Start of The data

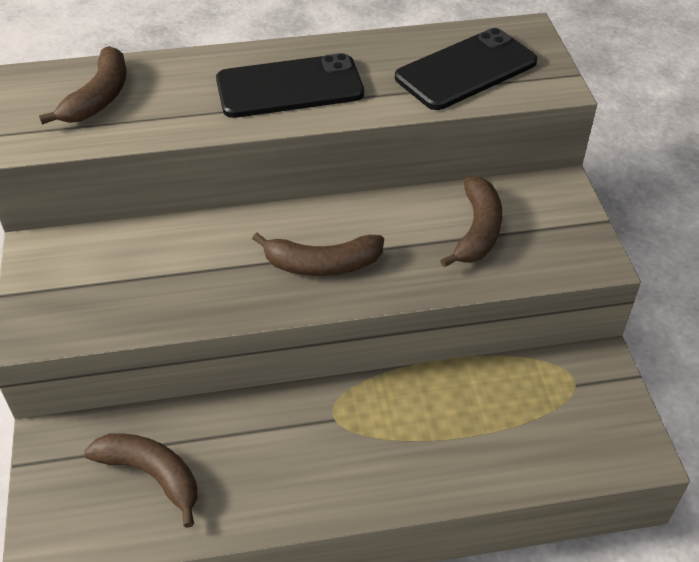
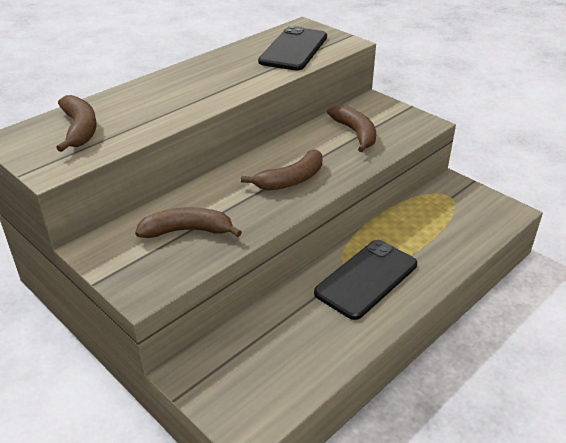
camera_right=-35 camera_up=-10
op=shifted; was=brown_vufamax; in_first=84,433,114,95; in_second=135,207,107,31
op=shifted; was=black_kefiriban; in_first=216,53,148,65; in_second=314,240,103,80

End of The data
Start of The data

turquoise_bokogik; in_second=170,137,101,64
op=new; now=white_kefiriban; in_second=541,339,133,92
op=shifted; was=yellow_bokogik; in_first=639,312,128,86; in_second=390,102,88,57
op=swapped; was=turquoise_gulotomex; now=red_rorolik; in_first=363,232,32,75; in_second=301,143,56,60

End of The data
Start of The data

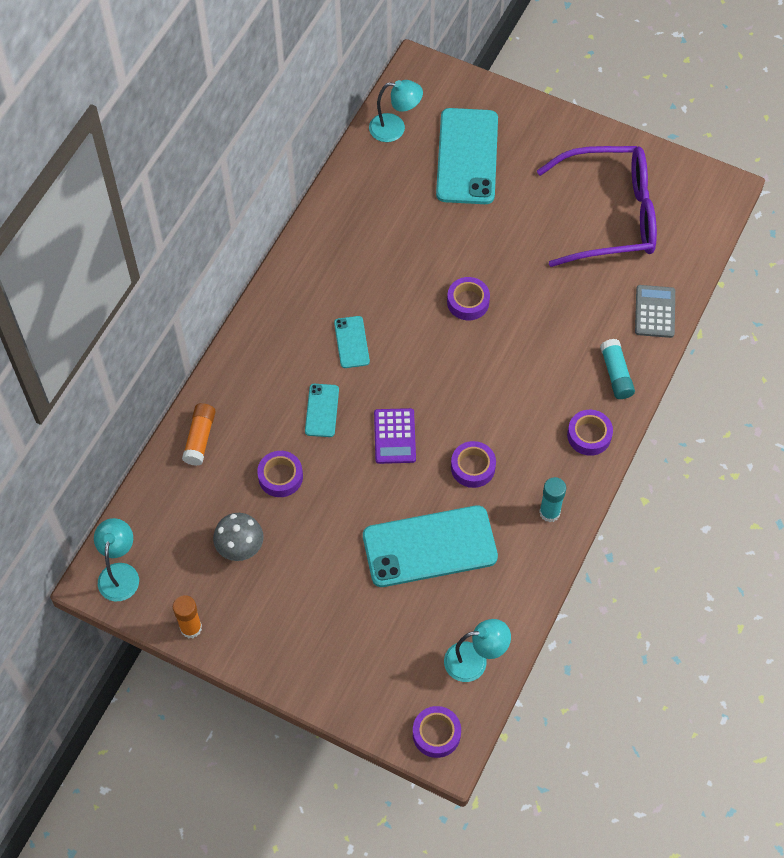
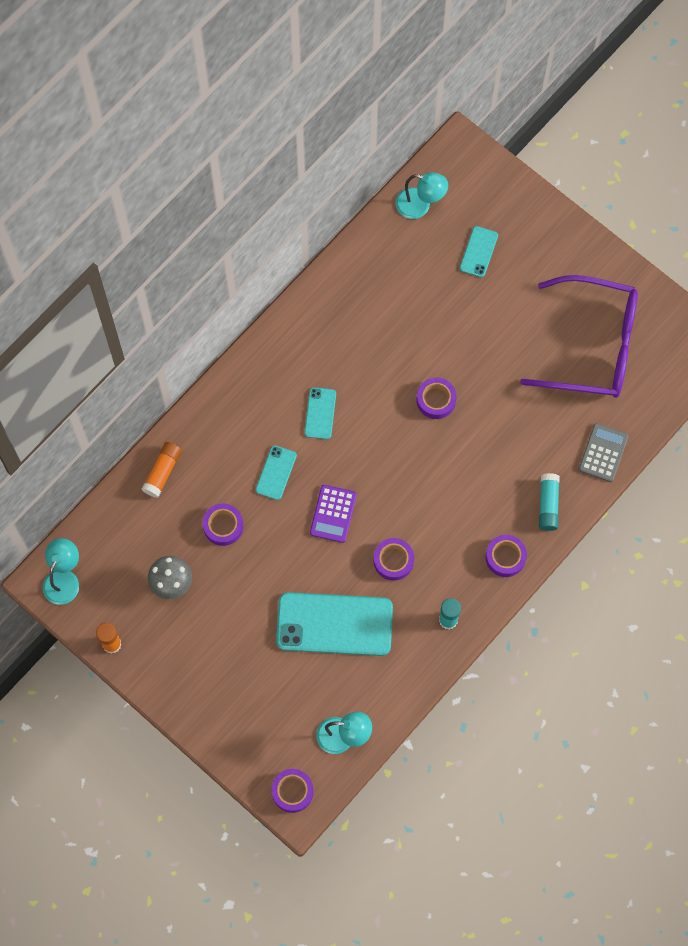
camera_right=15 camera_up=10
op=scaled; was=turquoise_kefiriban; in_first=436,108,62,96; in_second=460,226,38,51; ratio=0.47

End of The data

Exercise description:
Using the material above, transcribe exactly the lines from the line with "turquoise_bokogik; in_second=170,137,101,64" to the line with "op=swapped; was=turquoise_gulotomex; now=red_rorolik;"; both count, and nothing else goes in.

Task answer:
turquoise_bokogik; in_second=170,137,101,64
op=new; now=white_kefiriban; in_second=541,339,133,92
op=shifted; was=yellow_bokogik; in_first=639,312,128,86; in_second=390,102,88,57
op=swapped; was=turquoise_gulotomex; now=red_rorolik; in_first=363,232,32,75; in_second=301,143,56,60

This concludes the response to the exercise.